__WHAT IS ASKED__
Please rewrite the material below, replacing "shiny pink parrot" with "pink feather toy" everywhere it occurs and keeping everything else the same.

__GIVEN ENTRIES__
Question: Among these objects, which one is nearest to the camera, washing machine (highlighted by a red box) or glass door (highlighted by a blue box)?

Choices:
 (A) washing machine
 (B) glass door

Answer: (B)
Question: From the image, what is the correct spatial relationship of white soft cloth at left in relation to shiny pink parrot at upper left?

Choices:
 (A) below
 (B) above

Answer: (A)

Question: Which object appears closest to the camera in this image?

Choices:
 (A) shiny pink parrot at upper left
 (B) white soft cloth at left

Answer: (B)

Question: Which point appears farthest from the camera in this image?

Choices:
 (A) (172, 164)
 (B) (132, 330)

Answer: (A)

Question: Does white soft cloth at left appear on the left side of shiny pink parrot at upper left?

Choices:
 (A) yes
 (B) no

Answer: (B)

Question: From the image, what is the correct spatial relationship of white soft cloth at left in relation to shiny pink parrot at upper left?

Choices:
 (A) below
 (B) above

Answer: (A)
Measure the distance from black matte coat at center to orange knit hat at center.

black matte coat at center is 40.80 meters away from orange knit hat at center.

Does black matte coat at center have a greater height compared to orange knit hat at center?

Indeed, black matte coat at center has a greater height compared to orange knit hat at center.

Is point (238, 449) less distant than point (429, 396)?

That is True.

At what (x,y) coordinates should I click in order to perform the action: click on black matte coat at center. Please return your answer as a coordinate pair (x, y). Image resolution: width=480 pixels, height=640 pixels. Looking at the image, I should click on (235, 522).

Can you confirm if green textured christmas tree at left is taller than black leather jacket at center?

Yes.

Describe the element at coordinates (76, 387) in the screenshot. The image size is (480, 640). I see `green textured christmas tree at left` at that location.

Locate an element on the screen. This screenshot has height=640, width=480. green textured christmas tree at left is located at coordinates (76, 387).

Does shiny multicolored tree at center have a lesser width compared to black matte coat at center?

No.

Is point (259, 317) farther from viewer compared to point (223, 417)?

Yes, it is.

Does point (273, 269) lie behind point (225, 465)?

__WRITTEN ANSWER__
Question: Among these objects, which one is nearest to the camera, washing machine (highlighted by a red box) or glass door (highlighted by a blue box)?

Choices:
 (A) washing machine
 (B) glass door

Answer: (B)
Question: From the image, what is the correct spatial relationship of white soft cloth at left in relation to pink feather toy at upper left?

Choices:
 (A) below
 (B) above

Answer: (A)

Question: Which object appears closest to the camera in this image?

Choices:
 (A) pink feather toy at upper left
 (B) white soft cloth at left

Answer: (B)

Question: Which point appears farthest from the camera in this image?

Choices:
 (A) (172, 164)
 (B) (132, 330)

Answer: (A)

Question: Does white soft cloth at left appear on the left side of pink feather toy at upper left?

Choices:
 (A) yes
 (B) no

Answer: (B)

Question: From the image, what is the correct spatial relationship of white soft cloth at left in relation to pink feather toy at upper left?

Choices:
 (A) below
 (B) above

Answer: (A)
Measure the distance from black matte coat at center to orange knit hat at center.

black matte coat at center is 40.80 meters away from orange knit hat at center.

Does black matte coat at center have a greater height compared to orange knit hat at center?

Indeed, black matte coat at center has a greater height compared to orange knit hat at center.

Is point (238, 449) less distant than point (429, 396)?

That is True.

At what (x,y) coordinates should I click in order to perform the action: click on black matte coat at center. Please return your answer as a coordinate pair (x, y). Image resolution: width=480 pixels, height=640 pixels. Looking at the image, I should click on (235, 522).

Can you confirm if green textured christmas tree at left is taller than black leather jacket at center?

Yes.

Describe the element at coordinates (76, 387) in the screenshot. The image size is (480, 640). I see `green textured christmas tree at left` at that location.

Locate an element on the screen. This screenshot has height=640, width=480. green textured christmas tree at left is located at coordinates (76, 387).

Does shiny multicolored tree at center have a lesser width compared to black matte coat at center?

No.

Is point (259, 317) farther from viewer compared to point (223, 417)?

Yes, it is.

Does point (273, 269) lie behind point (225, 465)?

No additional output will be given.